(WHAT THE TASK REQUIRES): The word "cyan" occurs in some lines of the listing. Copy those lines.

(SUPPLIED RECORDS):
BEGIN

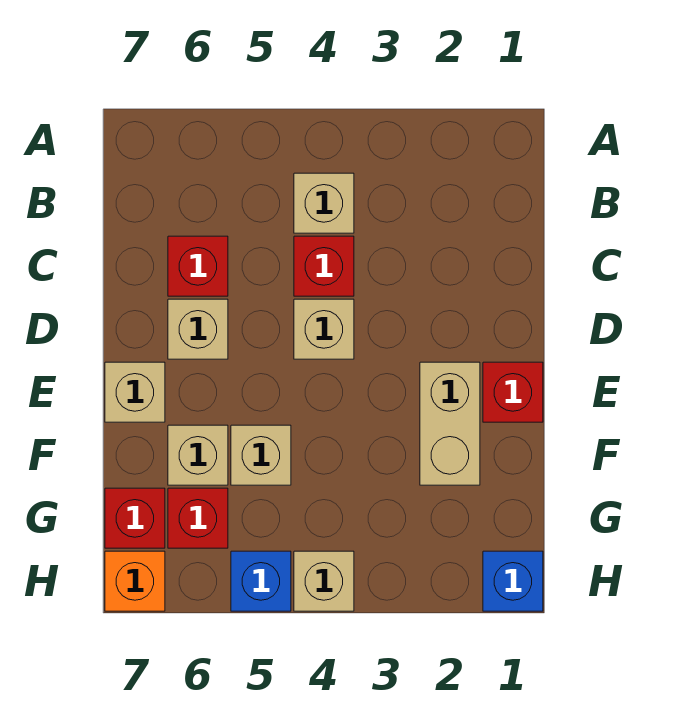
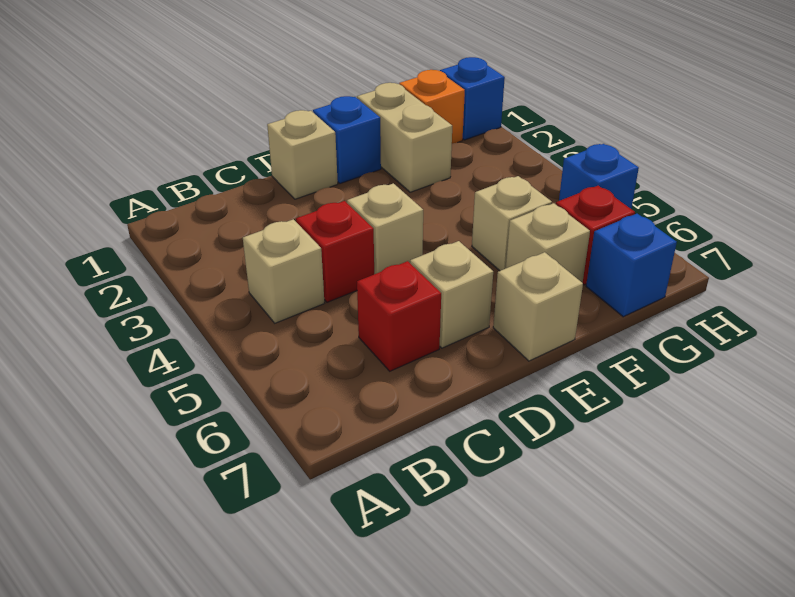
red brick E1 level 1 -> blue brick E1 level 1
tan brick E2:F2 level 1 -> tan brick F1:F2 level 1
red brick G7 level 1 -> blue brick G7 level 1
tan brick H4 level 1 -> tan brick D1 level 1
orange brick H7 level 1 -> orange brick G1 level 1

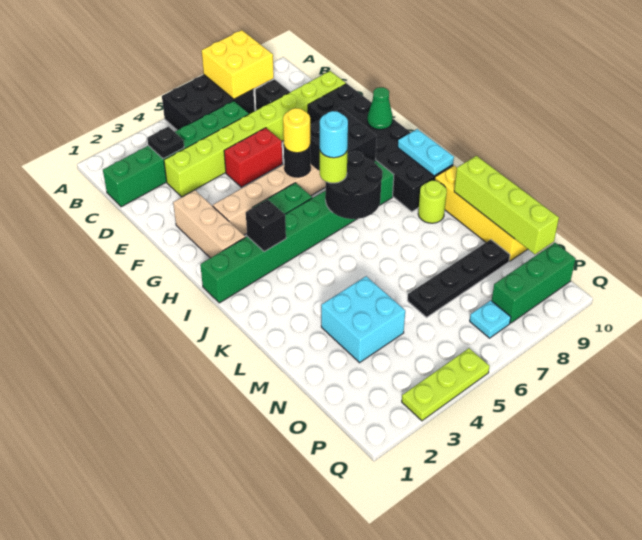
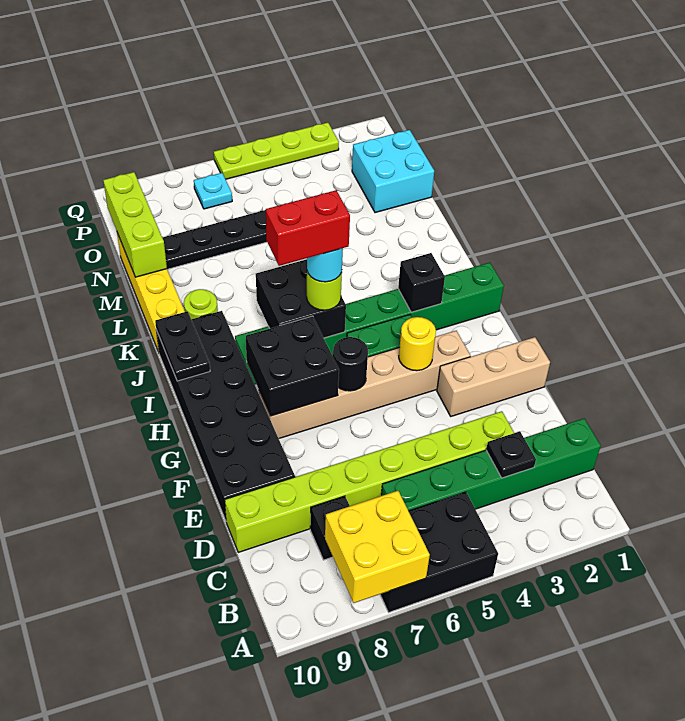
red brick E5:E6 level 1 -> red brick I6:I7 level 5
tan brick F2:H2 level 1 -> tan brick F1:F3 level 1
yellow round brick G6 level 3 -> yellow round brick G4 level 2
green cone G10 level 2 -> none
black round brick I6:J7 level 2 -> black brick I6:J7 level 2
cyan plate I10:J10 level 2 -> black plate I10:J10 level 2
lime brick L10:O10 level 2 -> lime brick M10:O10 level 2
cyan brick M3:N4 level 1 -> cyan brick N1:O2 level 1
green brick P8:P10 level 1 -> none
lime plate Q3:Q5 level 1 -> lime plate Q3:Q6 level 1

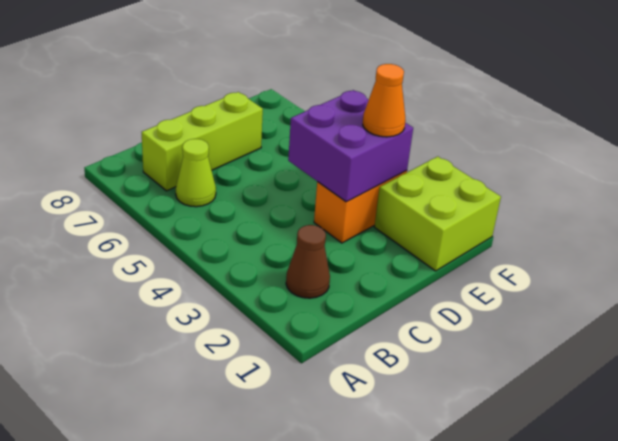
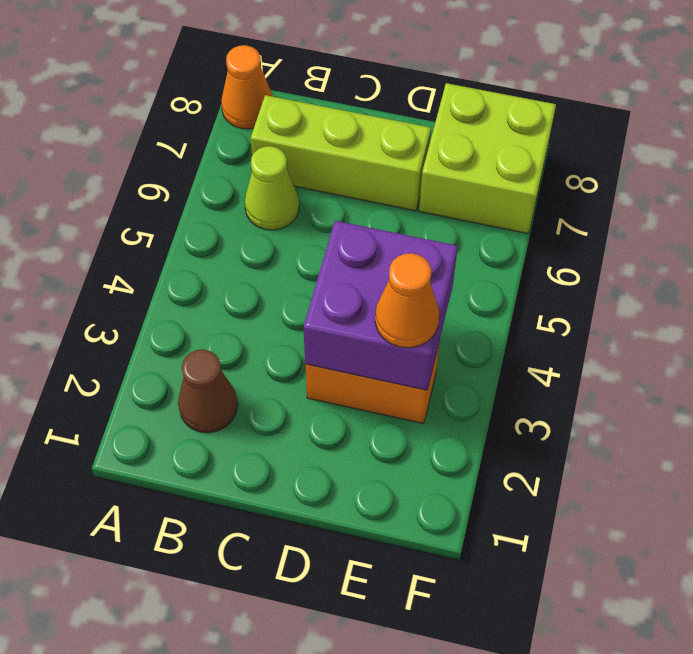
none -> orange cone A8 level 1
lime brick E1:F2 level 1 -> lime brick E7:F8 level 1

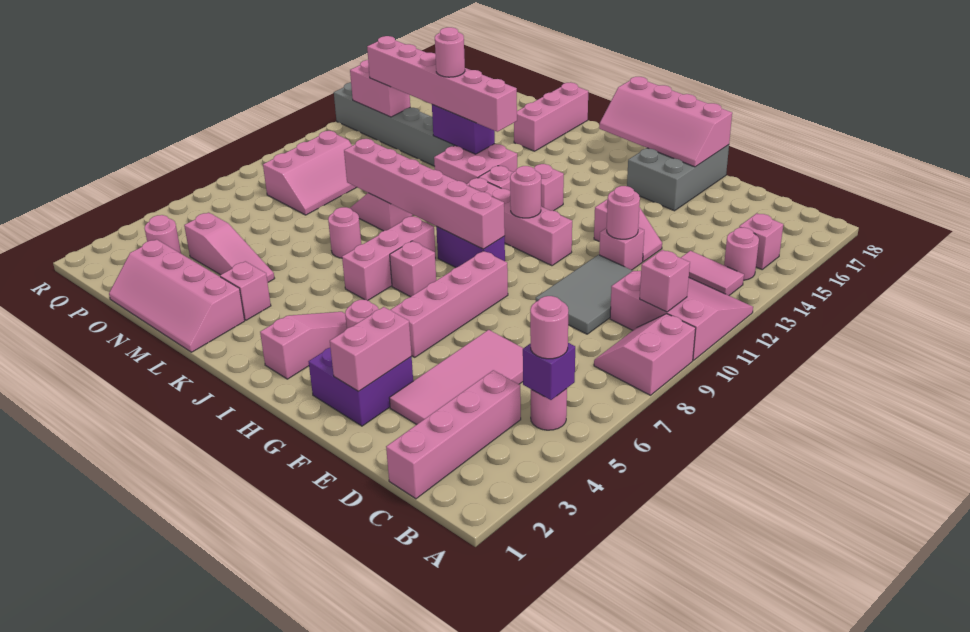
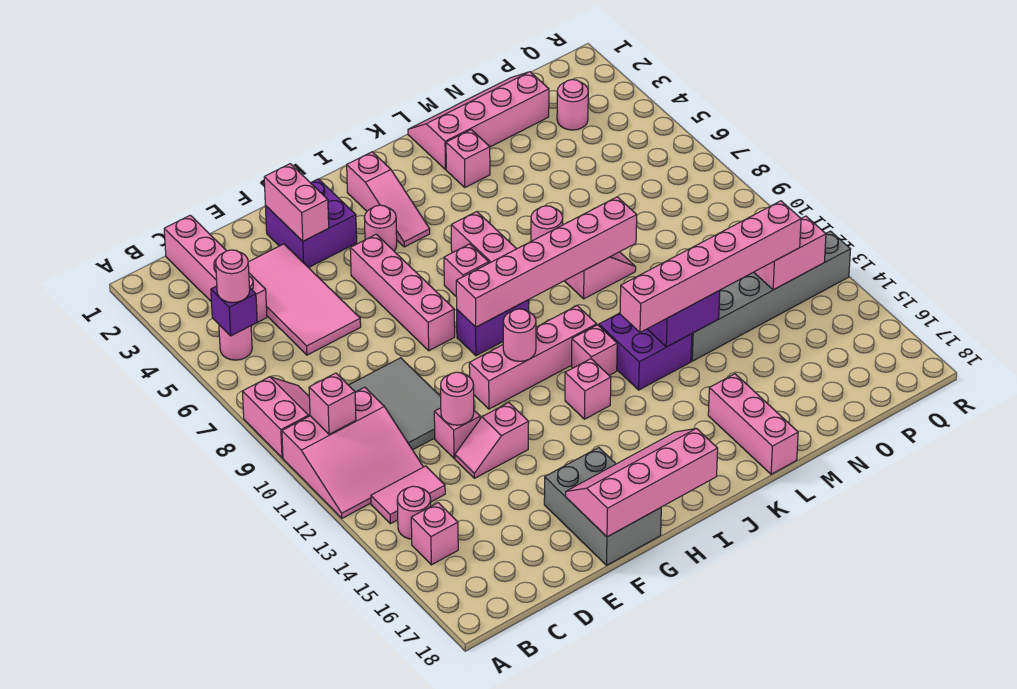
pink brick K12:L13 level 1 -> purple brick K12:L13 level 1
pink slope M4:O4 level 1 top O -> none
pink round brick M13 level 4 -> none
pink slope O8:P10 level 1 top P -> none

END

(OUTPUT BELOW):
cyan plate I10:J10 level 2 -> black plate I10:J10 level 2
cyan brick M3:N4 level 1 -> cyan brick N1:O2 level 1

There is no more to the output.